Task — Wherever the word "none" occurs in the lines below, copy the whole line.

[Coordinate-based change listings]
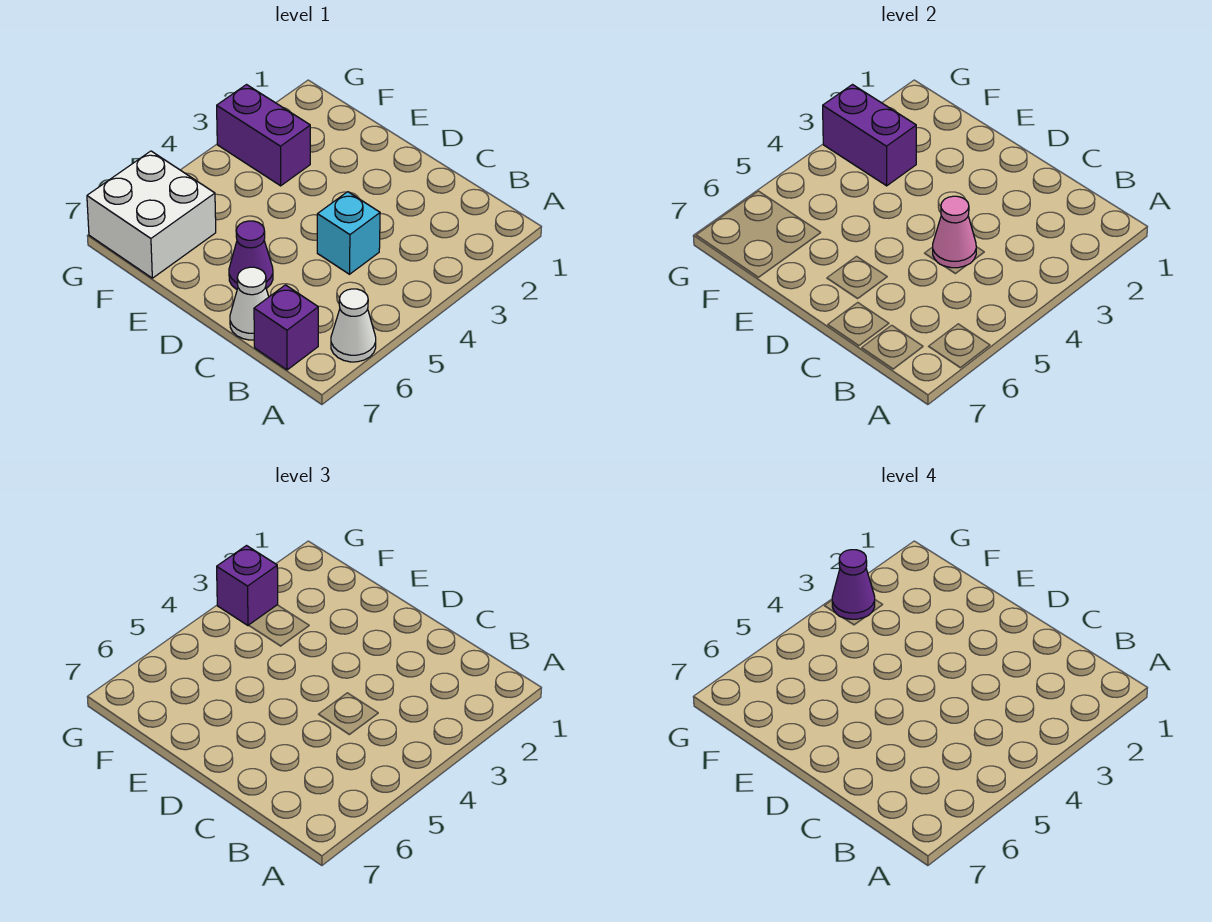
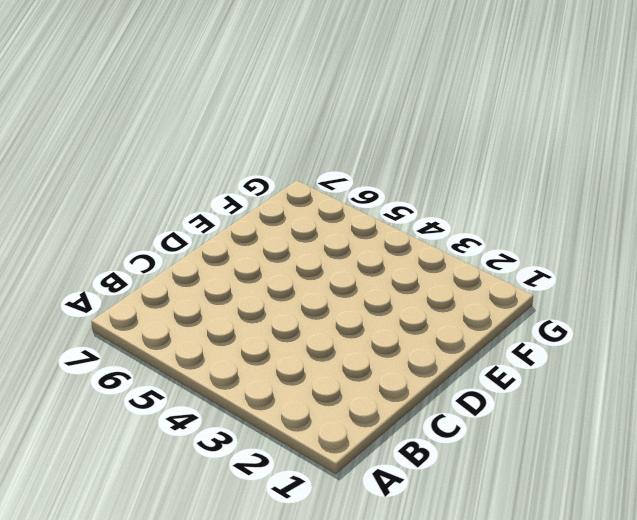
none -> white cone A6 level 1
none -> purple brick B7 level 1

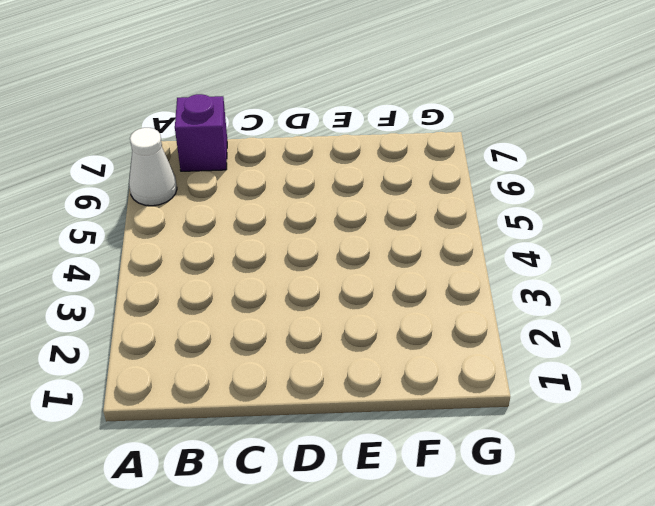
none -> cyan brick C4 level 1
none -> white cone C7 level 1

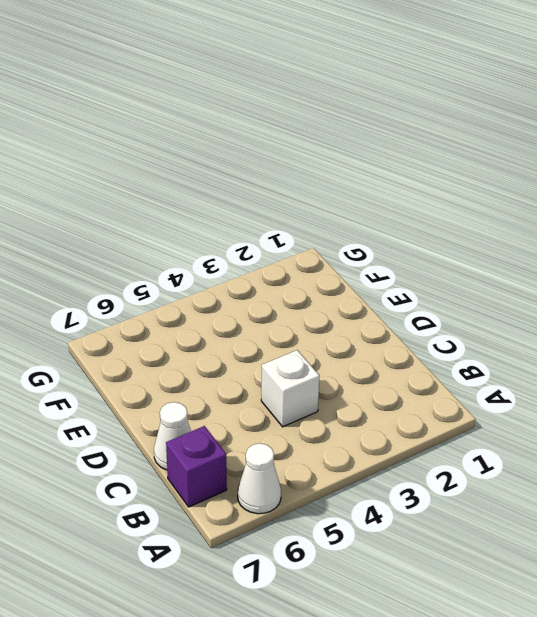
white brick C4 level 1 -> cyan brick C4 level 1
none -> purple cone D6 level 1
none -> purple brick F3:G3 level 1

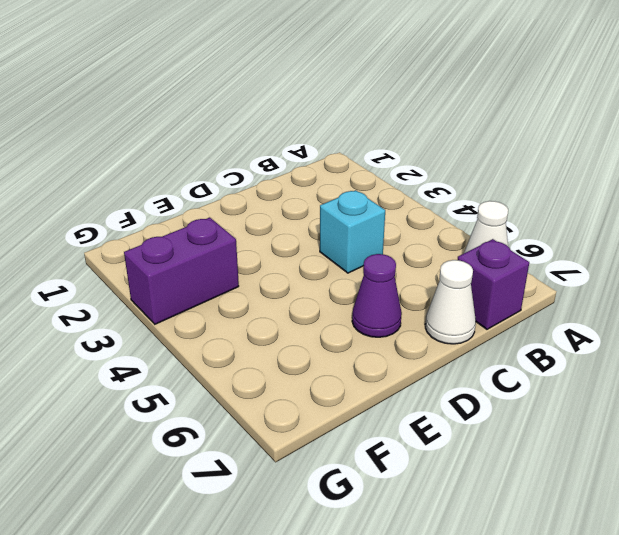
none -> white brick F6:G7 level 1
none -> pink cone C4 level 2

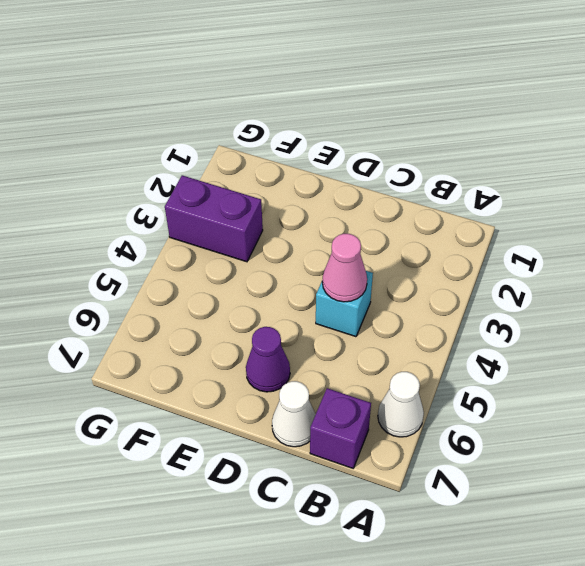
none -> white brick F6:G7 level 1
none -> purple brick F3:G3 level 2

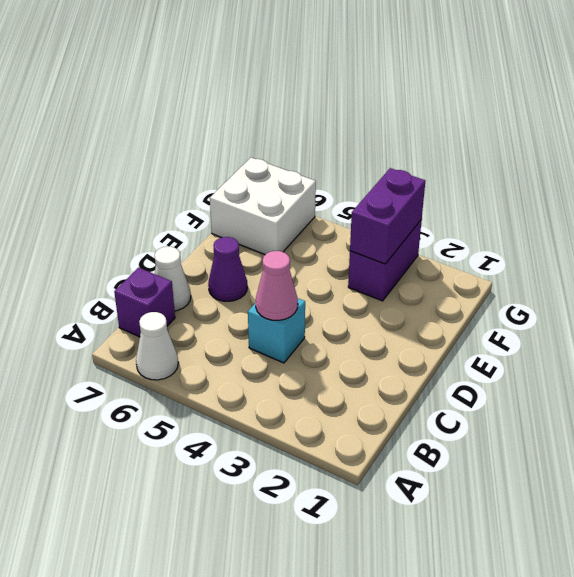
none -> purple brick G3 level 3
none -> purple cone G3 level 4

Output —
none -> white cone A6 level 1
none -> purple brick B7 level 1
none -> cyan brick C4 level 1
none -> white cone C7 level 1
none -> purple cone D6 level 1
none -> purple brick F3:G3 level 1
none -> white brick F6:G7 level 1
none -> pink cone C4 level 2
none -> white brick F6:G7 level 1
none -> purple brick F3:G3 level 2
none -> purple brick G3 level 3
none -> purple cone G3 level 4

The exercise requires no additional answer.